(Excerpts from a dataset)

┄┄┄┄┄┄┄┄┄┄┄┄┄┄┄┄┄┄┄┄

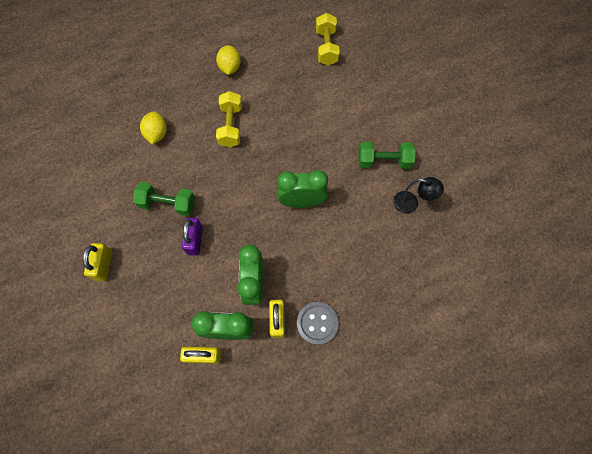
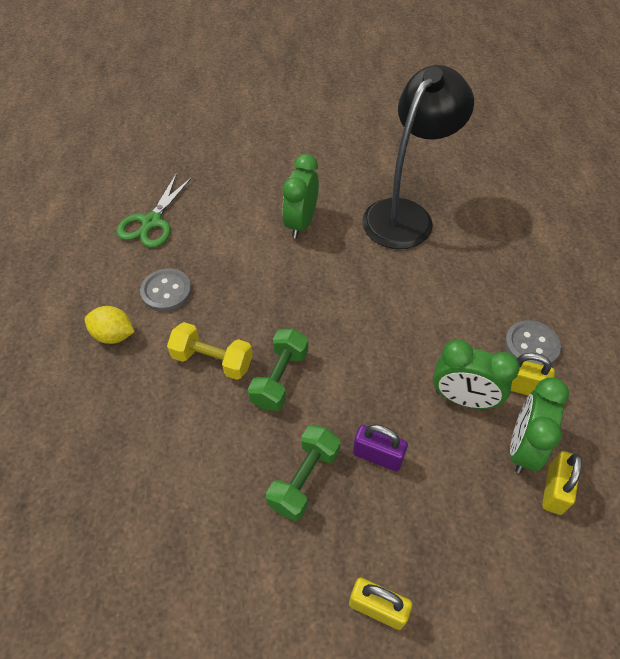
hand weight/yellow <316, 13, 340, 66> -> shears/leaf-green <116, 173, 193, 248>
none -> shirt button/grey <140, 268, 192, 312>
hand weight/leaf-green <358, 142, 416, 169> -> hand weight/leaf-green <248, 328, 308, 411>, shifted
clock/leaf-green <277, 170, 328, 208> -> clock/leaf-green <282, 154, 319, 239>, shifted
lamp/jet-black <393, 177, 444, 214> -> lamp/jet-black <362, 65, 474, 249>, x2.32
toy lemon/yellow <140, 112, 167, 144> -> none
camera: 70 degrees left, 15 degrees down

┄┄┄┄┄┄┄┄┄┄┄┄┄┄┄┄┄┄┄┄

Instructions for the task: Print the data above exactly, from its first line to the line bearing "hand weight/leaf-green <358, 142, 416, 169>" inclusive, and keep pictures out of the result.

Problem solution:
hand weight/yellow <316, 13, 340, 66> -> shears/leaf-green <116, 173, 193, 248>
none -> shirt button/grey <140, 268, 192, 312>
hand weight/leaf-green <358, 142, 416, 169> -> hand weight/leaf-green <248, 328, 308, 411>, shifted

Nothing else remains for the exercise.